Copy the lines of the listing from the one containing "2008 (30, 58)" through the one containing "Foreign Exchange (242, 58)", both included, exactly as they appear, and give nothing else.

TASK INPUTS:

╔══

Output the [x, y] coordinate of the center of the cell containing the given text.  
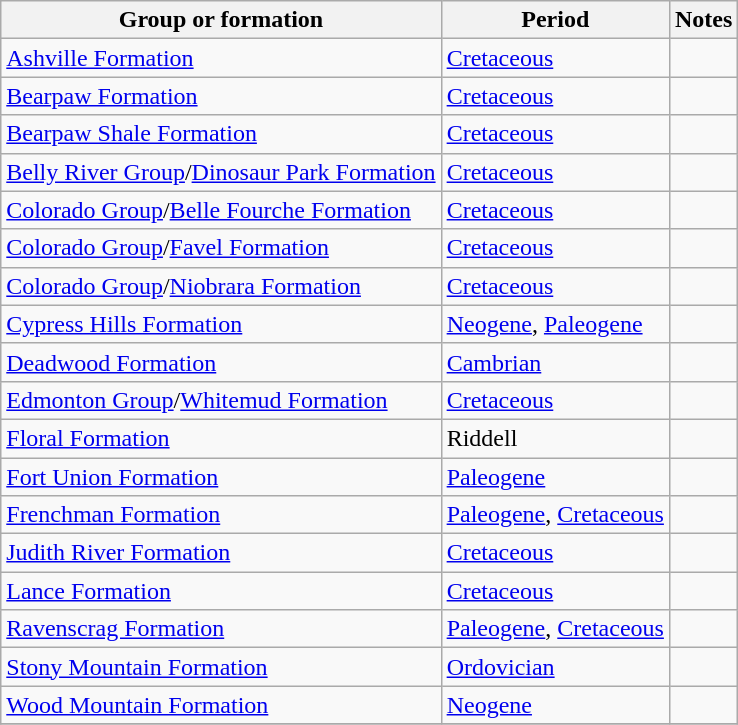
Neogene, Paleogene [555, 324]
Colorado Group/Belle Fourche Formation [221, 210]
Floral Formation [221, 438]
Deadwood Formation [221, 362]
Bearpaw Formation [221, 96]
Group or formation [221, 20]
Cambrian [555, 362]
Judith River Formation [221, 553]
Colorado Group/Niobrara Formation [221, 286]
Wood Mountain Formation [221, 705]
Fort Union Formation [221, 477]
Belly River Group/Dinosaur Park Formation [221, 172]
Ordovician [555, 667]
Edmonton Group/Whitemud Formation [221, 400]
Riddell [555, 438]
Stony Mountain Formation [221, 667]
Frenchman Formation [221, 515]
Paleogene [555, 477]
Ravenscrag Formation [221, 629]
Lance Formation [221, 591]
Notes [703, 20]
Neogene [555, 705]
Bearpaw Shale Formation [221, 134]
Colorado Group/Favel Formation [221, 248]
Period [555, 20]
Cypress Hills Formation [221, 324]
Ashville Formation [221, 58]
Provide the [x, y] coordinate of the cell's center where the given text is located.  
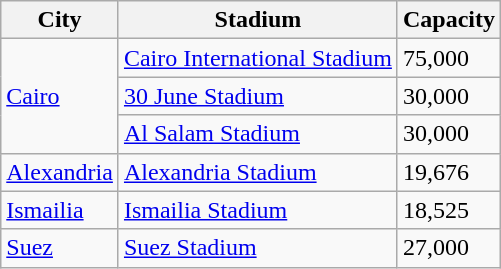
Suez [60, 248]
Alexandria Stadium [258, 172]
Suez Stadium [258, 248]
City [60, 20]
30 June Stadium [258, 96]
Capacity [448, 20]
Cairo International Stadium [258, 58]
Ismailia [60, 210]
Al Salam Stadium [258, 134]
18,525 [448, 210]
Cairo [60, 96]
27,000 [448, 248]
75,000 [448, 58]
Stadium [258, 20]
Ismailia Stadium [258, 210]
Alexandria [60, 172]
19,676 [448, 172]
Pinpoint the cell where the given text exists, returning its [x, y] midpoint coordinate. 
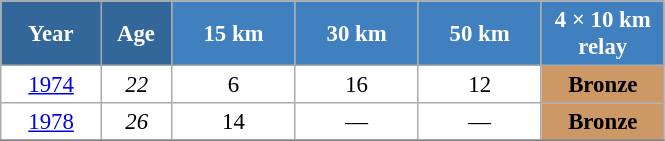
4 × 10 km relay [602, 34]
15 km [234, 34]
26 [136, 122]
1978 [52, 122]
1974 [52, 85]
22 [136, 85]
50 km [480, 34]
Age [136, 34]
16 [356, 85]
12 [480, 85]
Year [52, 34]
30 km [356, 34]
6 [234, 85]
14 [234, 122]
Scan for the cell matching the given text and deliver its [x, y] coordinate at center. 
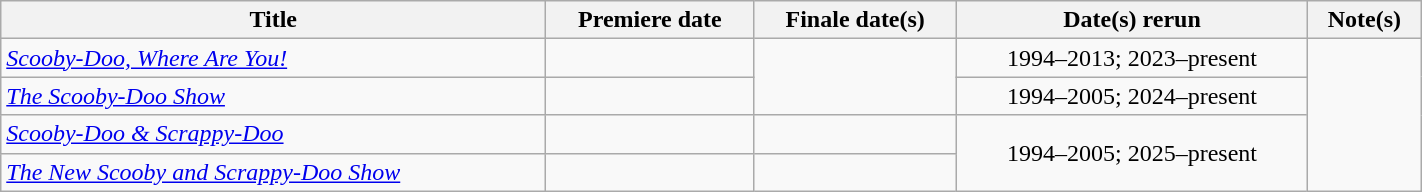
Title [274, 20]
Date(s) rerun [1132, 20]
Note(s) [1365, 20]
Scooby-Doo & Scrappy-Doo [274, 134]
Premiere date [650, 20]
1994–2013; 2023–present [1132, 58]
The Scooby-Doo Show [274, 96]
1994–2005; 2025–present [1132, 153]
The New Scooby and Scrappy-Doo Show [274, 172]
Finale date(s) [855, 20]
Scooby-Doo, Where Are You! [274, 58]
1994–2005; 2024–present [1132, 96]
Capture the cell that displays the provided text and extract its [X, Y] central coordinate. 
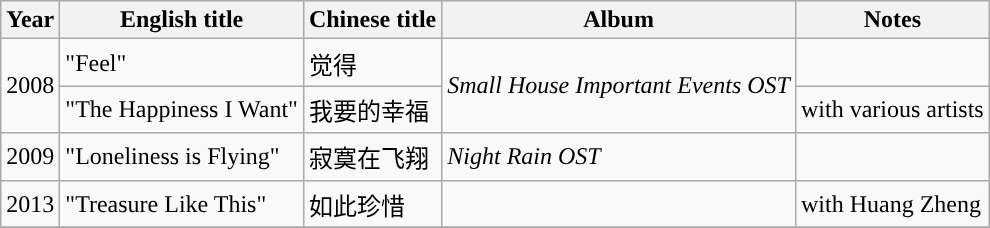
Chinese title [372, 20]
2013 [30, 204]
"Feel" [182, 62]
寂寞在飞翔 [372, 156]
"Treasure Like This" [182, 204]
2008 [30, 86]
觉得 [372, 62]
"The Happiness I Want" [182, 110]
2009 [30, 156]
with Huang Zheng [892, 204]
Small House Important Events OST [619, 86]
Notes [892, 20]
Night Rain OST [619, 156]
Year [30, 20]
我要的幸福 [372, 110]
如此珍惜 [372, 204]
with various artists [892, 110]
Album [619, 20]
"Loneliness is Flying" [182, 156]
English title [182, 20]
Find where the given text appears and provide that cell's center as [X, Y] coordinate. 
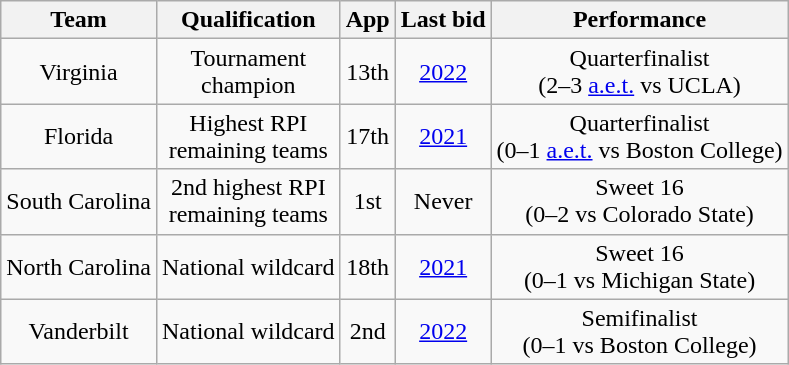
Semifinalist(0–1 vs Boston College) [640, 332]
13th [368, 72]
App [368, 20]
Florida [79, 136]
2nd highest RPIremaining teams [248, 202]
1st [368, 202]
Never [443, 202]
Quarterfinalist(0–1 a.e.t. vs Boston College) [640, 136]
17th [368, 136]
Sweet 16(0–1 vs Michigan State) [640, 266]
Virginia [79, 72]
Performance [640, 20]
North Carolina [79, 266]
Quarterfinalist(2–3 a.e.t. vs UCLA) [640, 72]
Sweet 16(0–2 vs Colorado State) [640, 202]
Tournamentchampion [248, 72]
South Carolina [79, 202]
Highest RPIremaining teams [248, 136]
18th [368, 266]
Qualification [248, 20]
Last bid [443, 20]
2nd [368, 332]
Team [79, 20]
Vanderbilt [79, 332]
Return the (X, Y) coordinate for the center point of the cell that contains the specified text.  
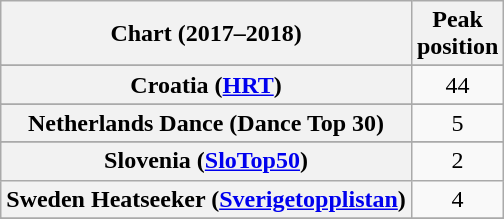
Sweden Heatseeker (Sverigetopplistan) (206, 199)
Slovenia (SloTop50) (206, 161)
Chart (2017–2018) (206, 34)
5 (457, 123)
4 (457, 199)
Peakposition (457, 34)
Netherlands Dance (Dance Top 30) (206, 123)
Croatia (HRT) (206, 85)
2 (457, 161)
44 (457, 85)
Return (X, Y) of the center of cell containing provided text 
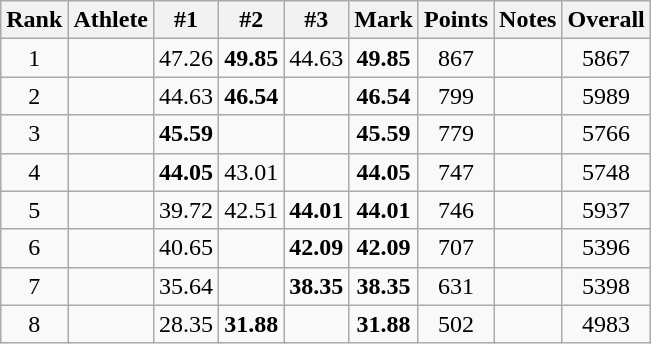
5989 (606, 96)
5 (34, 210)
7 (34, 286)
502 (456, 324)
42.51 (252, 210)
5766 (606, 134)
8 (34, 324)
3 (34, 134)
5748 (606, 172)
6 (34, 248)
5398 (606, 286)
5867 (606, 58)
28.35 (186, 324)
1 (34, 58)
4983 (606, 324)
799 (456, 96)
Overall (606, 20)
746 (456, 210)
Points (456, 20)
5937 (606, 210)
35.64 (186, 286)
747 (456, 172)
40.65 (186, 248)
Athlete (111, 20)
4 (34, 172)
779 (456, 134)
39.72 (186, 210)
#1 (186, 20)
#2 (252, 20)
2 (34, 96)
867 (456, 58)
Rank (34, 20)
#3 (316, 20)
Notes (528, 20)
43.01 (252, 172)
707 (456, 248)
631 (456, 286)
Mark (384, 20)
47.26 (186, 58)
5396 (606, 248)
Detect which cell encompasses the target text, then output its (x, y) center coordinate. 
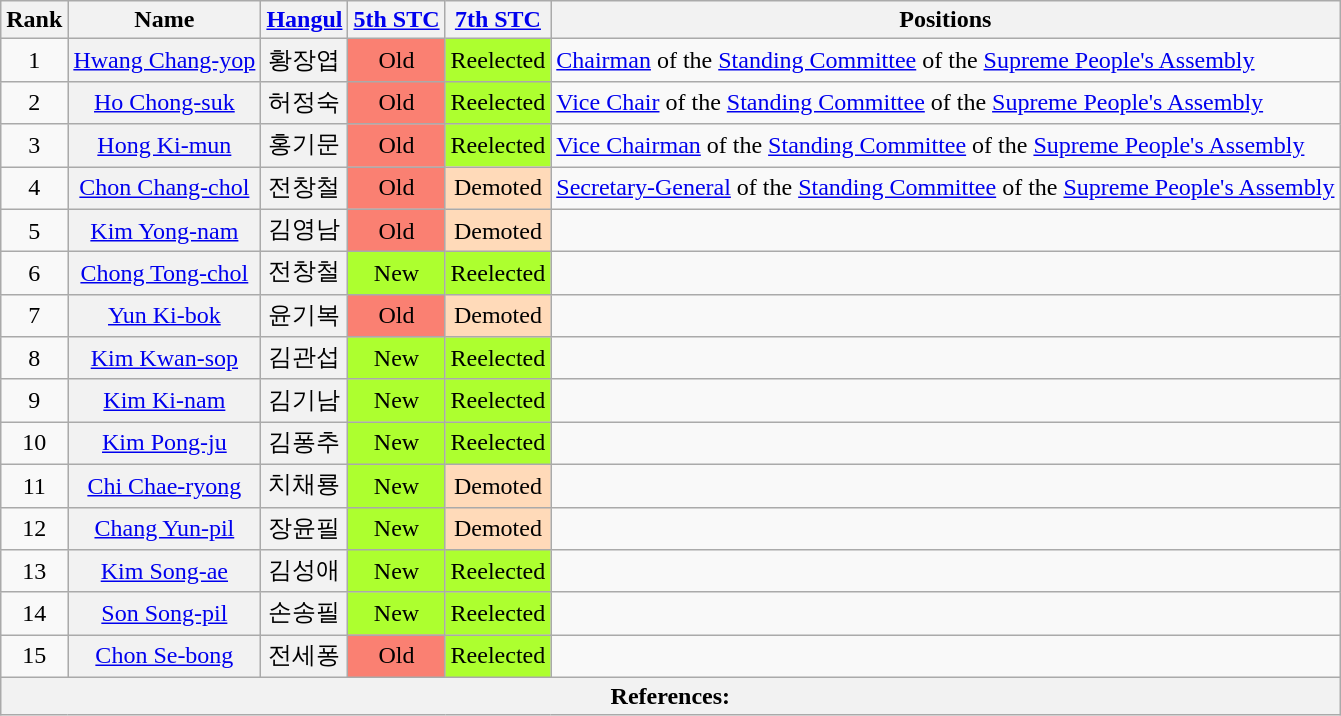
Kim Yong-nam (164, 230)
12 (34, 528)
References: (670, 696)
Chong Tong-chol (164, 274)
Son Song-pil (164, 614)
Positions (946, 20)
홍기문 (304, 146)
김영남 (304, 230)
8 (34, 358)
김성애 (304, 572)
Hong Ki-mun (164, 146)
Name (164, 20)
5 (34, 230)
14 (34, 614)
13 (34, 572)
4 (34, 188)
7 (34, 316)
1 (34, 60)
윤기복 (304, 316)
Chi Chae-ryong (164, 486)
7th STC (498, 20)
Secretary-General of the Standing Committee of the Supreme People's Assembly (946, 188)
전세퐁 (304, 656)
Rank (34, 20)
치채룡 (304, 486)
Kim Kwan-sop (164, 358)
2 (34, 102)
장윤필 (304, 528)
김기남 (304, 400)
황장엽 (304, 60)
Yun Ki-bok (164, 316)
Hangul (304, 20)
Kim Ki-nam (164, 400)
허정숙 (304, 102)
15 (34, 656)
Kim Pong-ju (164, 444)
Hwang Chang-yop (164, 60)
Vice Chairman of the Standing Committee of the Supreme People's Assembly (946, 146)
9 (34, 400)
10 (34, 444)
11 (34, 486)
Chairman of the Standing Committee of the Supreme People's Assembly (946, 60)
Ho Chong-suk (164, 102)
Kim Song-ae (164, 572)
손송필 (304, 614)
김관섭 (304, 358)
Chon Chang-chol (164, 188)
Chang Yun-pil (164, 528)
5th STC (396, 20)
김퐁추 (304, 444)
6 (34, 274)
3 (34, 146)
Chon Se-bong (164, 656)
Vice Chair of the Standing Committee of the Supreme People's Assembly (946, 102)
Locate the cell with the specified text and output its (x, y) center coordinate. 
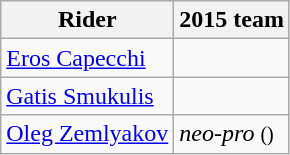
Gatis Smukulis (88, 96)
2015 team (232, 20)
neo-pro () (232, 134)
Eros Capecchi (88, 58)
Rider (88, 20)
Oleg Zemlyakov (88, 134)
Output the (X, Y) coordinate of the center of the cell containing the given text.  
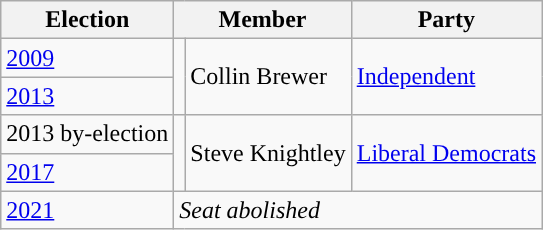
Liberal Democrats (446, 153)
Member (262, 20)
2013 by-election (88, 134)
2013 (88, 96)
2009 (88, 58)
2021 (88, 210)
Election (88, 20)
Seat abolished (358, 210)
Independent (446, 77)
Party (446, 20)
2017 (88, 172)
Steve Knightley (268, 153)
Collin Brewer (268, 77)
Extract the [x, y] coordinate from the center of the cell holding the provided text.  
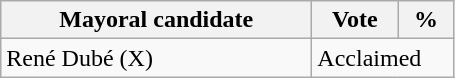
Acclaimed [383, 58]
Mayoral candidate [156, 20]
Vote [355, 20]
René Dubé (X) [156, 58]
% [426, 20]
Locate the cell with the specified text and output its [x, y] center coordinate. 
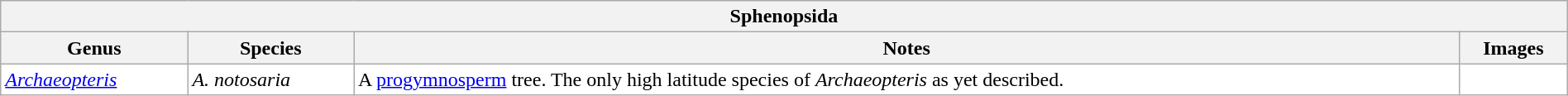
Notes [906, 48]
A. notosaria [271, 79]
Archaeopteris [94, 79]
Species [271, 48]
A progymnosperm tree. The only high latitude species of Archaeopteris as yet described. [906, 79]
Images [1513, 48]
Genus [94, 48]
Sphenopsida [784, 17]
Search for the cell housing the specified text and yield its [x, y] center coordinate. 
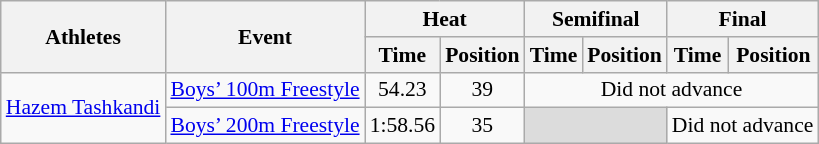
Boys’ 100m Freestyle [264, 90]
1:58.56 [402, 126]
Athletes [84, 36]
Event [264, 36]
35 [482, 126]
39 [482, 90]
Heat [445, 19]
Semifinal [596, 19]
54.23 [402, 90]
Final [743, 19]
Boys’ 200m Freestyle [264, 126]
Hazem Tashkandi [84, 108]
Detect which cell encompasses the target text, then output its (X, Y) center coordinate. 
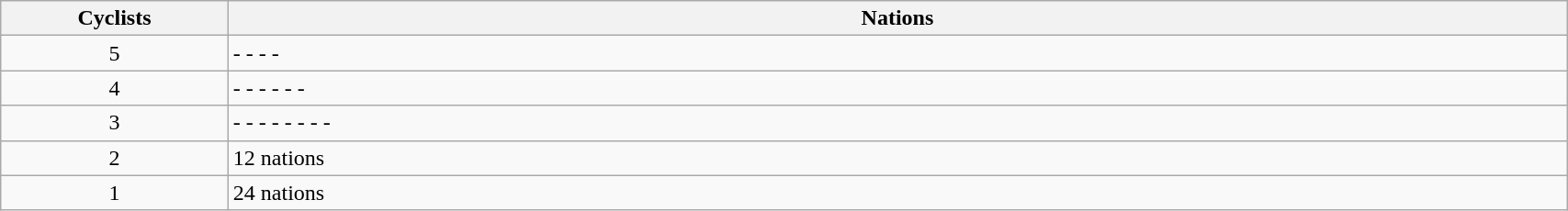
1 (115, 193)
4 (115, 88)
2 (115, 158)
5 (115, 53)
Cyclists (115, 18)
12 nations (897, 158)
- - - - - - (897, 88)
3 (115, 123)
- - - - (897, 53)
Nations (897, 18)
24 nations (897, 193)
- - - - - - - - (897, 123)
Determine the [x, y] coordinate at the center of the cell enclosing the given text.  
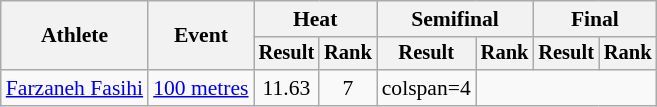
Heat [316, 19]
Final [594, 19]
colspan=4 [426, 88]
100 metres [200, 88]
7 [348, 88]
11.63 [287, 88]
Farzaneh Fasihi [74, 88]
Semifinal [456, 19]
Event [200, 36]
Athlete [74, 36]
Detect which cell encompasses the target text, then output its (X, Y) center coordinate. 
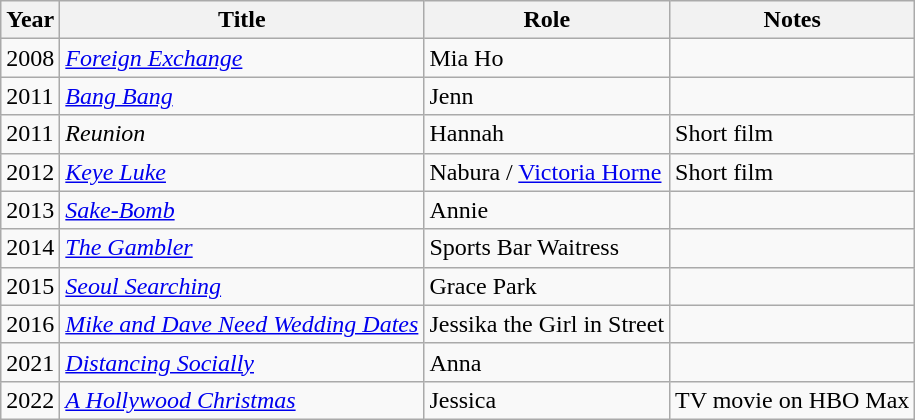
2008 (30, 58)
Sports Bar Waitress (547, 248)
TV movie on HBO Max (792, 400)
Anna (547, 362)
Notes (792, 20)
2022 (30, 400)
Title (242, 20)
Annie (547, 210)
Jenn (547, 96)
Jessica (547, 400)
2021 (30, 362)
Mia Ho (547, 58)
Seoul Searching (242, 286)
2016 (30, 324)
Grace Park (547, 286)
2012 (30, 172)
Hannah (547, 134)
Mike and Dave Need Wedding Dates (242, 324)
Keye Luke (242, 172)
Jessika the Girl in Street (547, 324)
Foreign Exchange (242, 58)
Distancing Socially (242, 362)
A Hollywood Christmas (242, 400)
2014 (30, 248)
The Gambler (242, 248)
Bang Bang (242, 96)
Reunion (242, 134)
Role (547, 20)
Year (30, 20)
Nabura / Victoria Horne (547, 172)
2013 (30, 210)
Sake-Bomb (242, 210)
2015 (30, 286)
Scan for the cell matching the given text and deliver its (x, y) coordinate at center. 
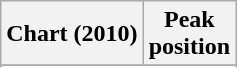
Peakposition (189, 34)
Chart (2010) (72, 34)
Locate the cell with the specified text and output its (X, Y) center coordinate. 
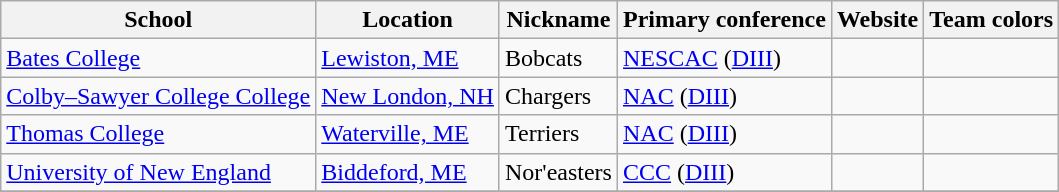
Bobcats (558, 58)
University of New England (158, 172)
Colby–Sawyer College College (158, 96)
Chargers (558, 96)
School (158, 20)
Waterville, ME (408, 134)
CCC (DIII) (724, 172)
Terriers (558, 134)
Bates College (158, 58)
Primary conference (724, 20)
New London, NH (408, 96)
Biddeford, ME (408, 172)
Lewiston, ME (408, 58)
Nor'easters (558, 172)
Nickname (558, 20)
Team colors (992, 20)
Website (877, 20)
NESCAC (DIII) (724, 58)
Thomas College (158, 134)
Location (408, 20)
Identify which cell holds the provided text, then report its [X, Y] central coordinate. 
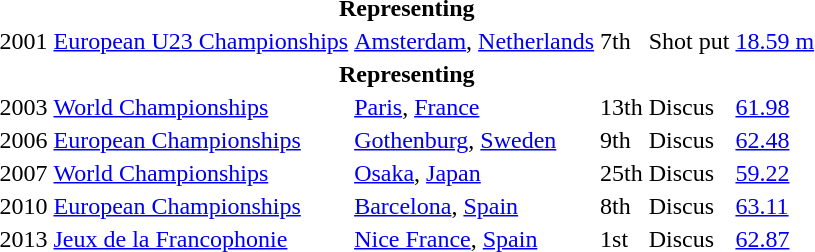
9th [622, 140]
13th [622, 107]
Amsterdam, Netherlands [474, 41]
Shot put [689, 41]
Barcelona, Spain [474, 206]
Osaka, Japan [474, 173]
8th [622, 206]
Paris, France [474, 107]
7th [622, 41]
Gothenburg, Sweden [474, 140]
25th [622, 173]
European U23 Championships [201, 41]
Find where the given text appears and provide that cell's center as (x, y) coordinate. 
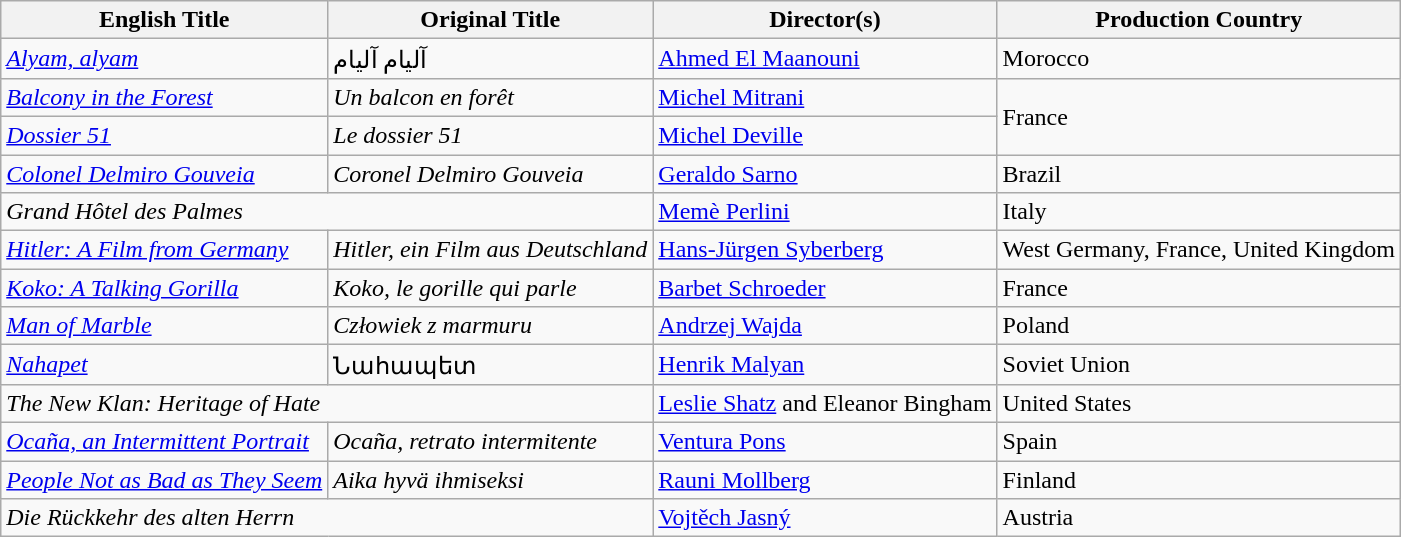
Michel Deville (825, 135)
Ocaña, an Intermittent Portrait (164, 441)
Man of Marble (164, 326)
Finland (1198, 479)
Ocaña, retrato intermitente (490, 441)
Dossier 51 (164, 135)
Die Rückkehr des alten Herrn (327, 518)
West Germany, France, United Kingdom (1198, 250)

╚══

WRITTEN ANSWER:
2008 (30, 58)
Sports Bar Waitress (547, 248)
TV movie on HBO Max (792, 400)
Anna (547, 362)
Notes (792, 20)
2022 (30, 400)
Title (242, 20)
Annie (547, 210)
Jenn (547, 96)
Jessica (547, 400)
2021 (30, 362)
Mia Ho (547, 58)
Seoul Searching (242, 286)
2016 (30, 324)
Grace Park (547, 286)
2012 (30, 172)
Hannah (547, 134)
Mike and Dave Need Wedding Dates (242, 324)
Keye Luke (242, 172)
Jessika the Girl in Street (547, 324)
Foreign Exchange (242, 58)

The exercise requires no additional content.